Your task: Copy out every line of the material below word for word, leaving out the picture markers.

(Data items)
************
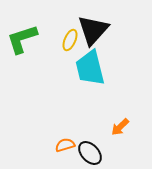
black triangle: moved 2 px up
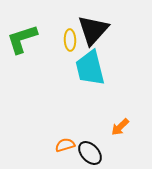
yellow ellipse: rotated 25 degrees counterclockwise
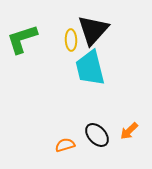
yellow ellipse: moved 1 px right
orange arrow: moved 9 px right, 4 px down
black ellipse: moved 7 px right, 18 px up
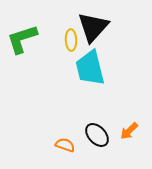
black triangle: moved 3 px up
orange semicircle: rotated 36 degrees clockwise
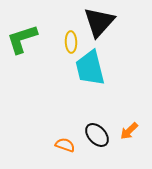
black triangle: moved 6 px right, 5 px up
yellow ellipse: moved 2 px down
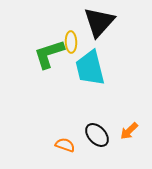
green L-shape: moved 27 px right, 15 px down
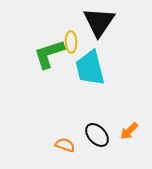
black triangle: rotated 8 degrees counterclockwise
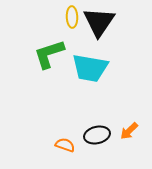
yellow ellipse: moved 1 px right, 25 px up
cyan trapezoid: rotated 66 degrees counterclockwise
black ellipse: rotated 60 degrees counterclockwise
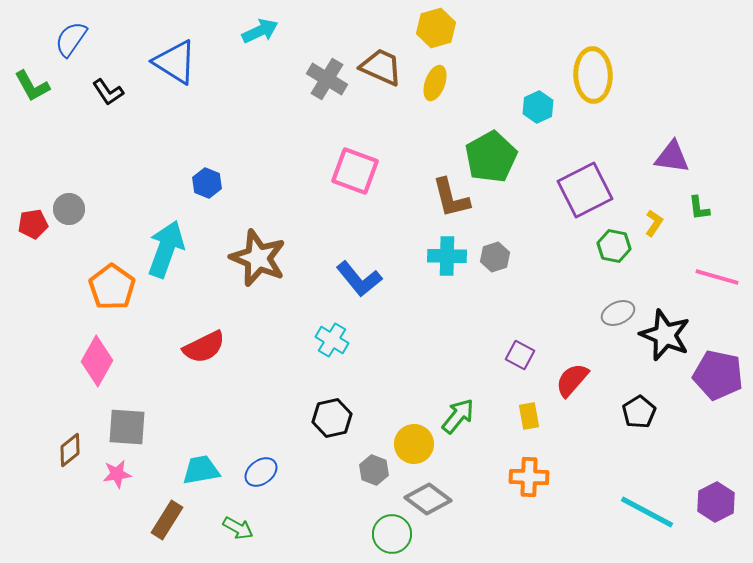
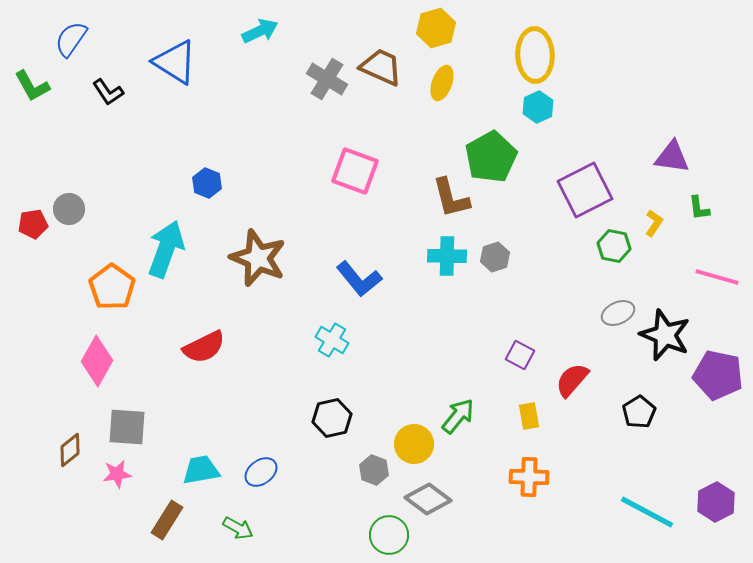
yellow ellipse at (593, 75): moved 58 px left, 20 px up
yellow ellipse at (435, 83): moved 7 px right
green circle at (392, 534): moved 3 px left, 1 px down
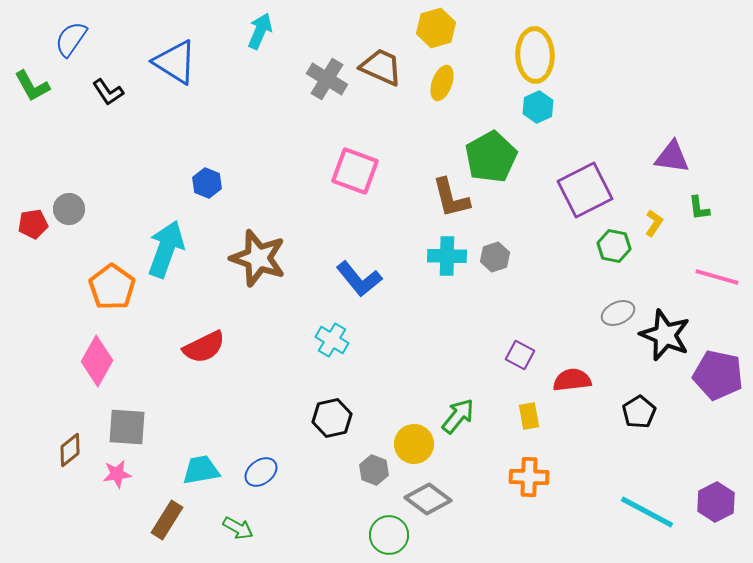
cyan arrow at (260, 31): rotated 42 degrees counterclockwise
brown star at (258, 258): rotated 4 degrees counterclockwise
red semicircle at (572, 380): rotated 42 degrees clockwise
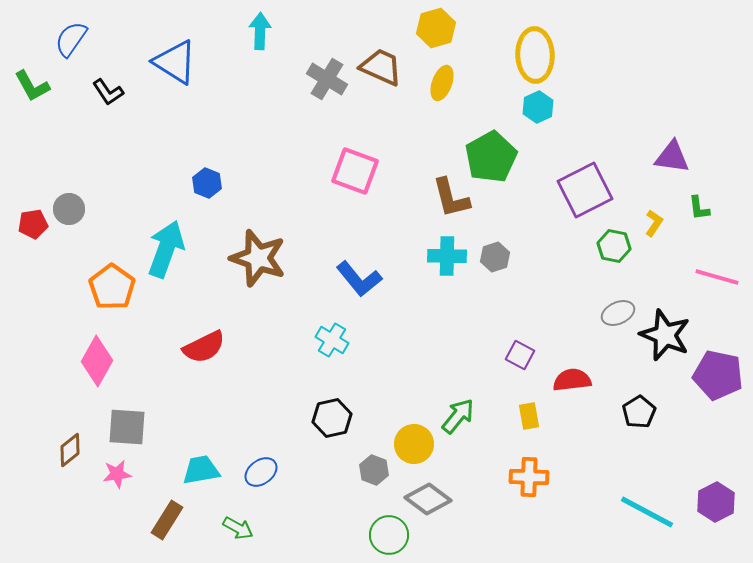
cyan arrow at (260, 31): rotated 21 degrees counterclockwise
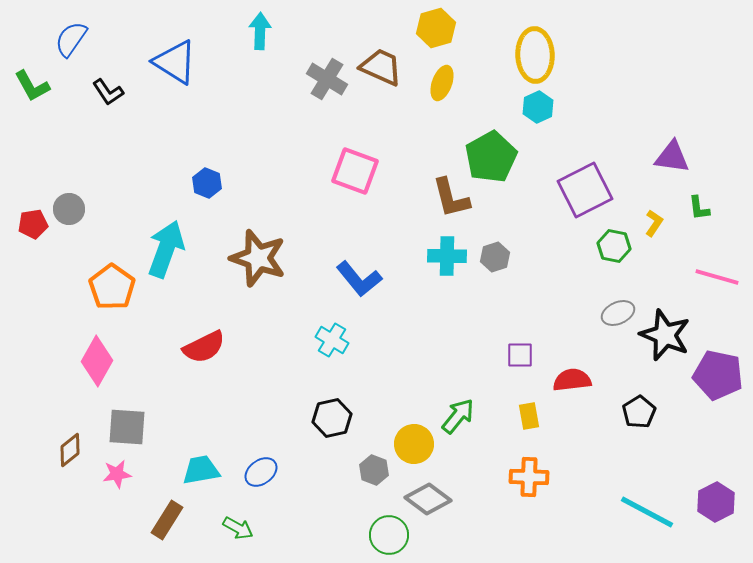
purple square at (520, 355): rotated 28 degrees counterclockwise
************
Answer for this exercise:
black triangle: moved 2 px up
yellow ellipse: rotated 25 degrees counterclockwise
yellow ellipse: moved 1 px right
orange arrow: moved 9 px right, 4 px down
black ellipse: moved 7 px right, 18 px up
black triangle: moved 3 px up
orange semicircle: rotated 36 degrees clockwise
black triangle: moved 6 px right, 5 px up
yellow ellipse: moved 2 px down
green L-shape: moved 27 px right, 15 px down
black triangle: rotated 8 degrees counterclockwise
yellow ellipse: moved 1 px right, 25 px up
cyan trapezoid: rotated 66 degrees counterclockwise
black ellipse: rotated 60 degrees counterclockwise
yellow ellipse at (593, 75): moved 58 px left, 20 px up
yellow ellipse at (435, 83): moved 7 px right
green circle at (392, 534): moved 3 px left, 1 px down
cyan arrow at (260, 31): rotated 42 degrees counterclockwise
brown star at (258, 258): rotated 4 degrees counterclockwise
red semicircle at (572, 380): rotated 42 degrees clockwise
cyan arrow at (260, 31): rotated 21 degrees counterclockwise
purple square at (520, 355): rotated 28 degrees counterclockwise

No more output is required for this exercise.